— WORK REQUIRED —
Each line from the one containing "rotate: EMERALD SHEARS" through the last line of the data below should be printed exactly, please, with any pictures omitted.

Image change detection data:
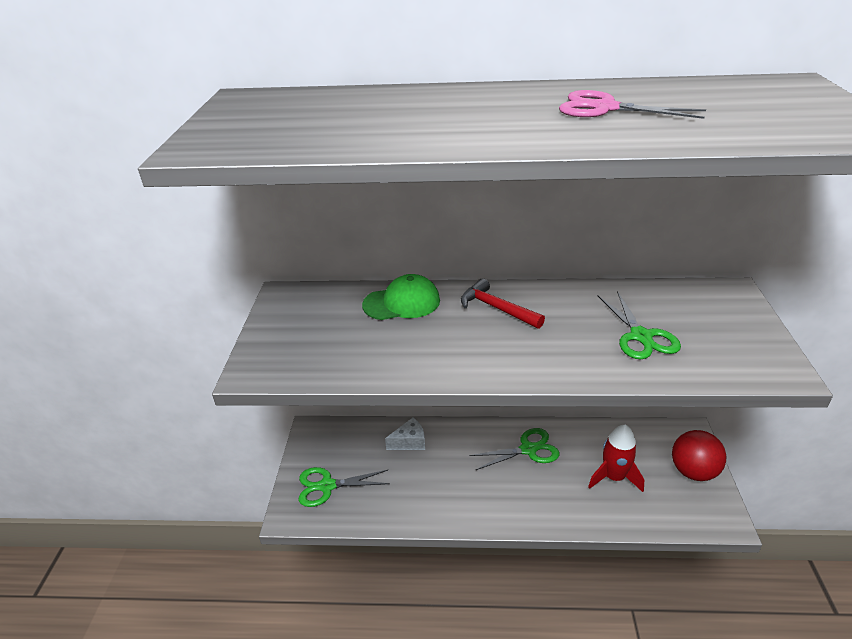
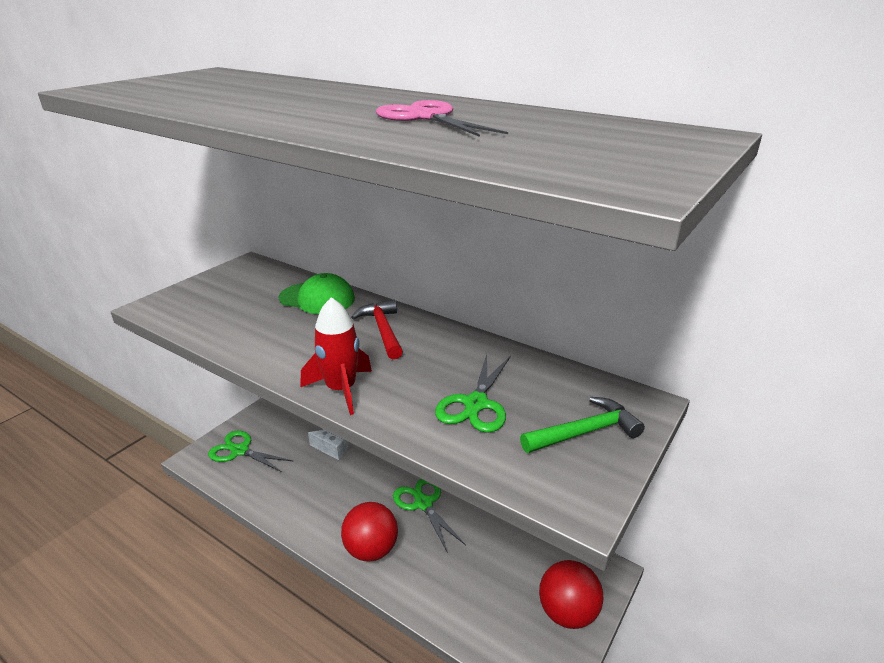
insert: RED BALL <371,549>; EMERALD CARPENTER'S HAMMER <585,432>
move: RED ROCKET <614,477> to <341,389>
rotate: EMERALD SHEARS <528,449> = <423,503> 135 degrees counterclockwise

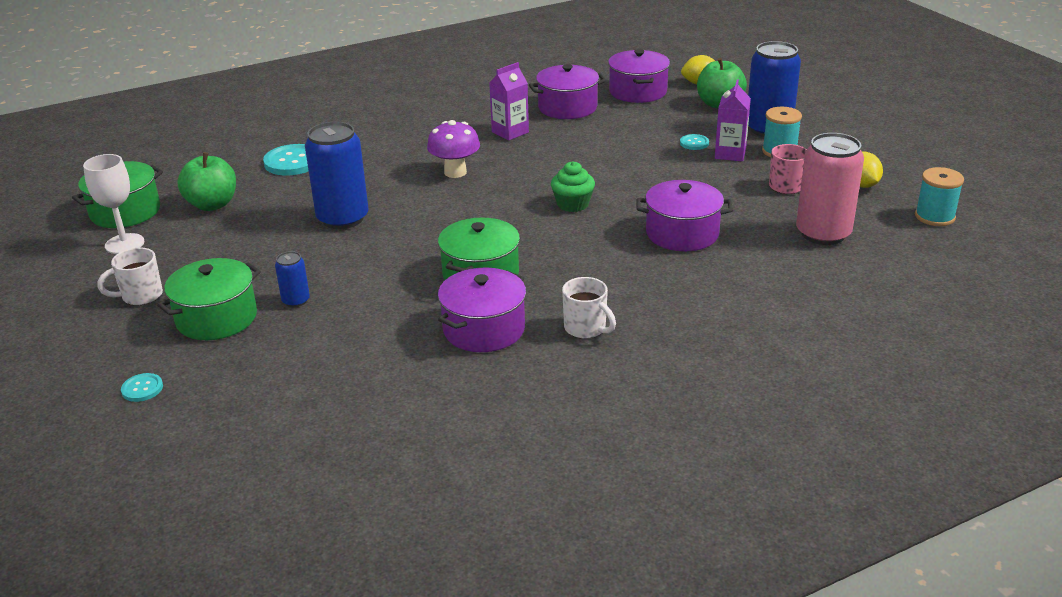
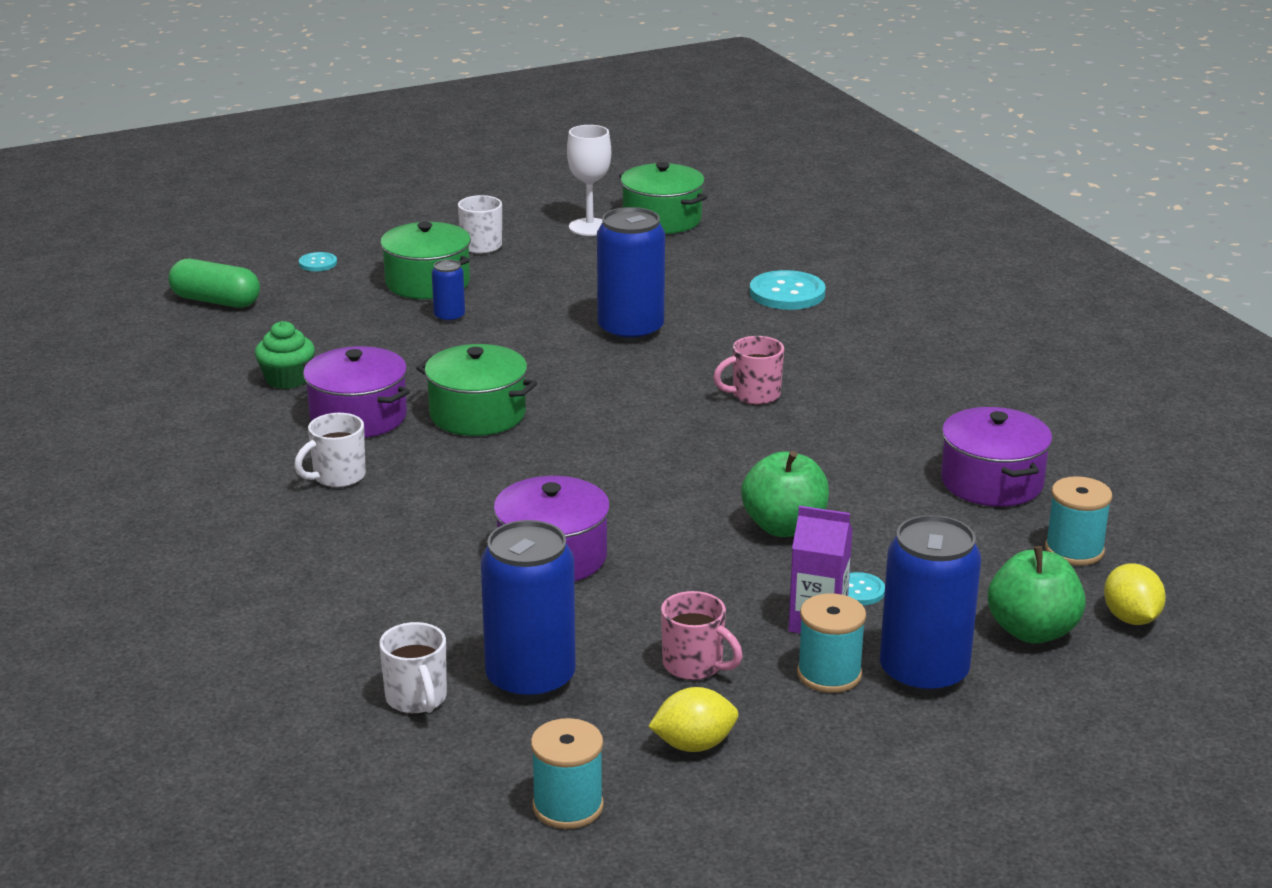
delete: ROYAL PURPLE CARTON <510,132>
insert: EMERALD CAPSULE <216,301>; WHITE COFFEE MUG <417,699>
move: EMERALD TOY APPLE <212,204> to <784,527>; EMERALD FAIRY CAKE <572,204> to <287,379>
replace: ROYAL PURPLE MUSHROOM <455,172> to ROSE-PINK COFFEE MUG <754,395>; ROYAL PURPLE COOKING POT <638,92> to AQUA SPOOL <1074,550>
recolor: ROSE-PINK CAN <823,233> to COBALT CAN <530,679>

— ANSWER TO THE PROBLEM —
rotate: EMERALD SHEARS <528,449> = <423,503> 135 degrees counterclockwise

delete: ROYAL PURPLE CARTON <510,132>
insert: EMERALD CAPSULE <216,301>; WHITE COFFEE MUG <417,699>
move: EMERALD TOY APPLE <212,204> to <784,527>; EMERALD FAIRY CAKE <572,204> to <287,379>
replace: ROYAL PURPLE MUSHROOM <455,172> to ROSE-PINK COFFEE MUG <754,395>; ROYAL PURPLE COOKING POT <638,92> to AQUA SPOOL <1074,550>
recolor: ROSE-PINK CAN <823,233> to COBALT CAN <530,679>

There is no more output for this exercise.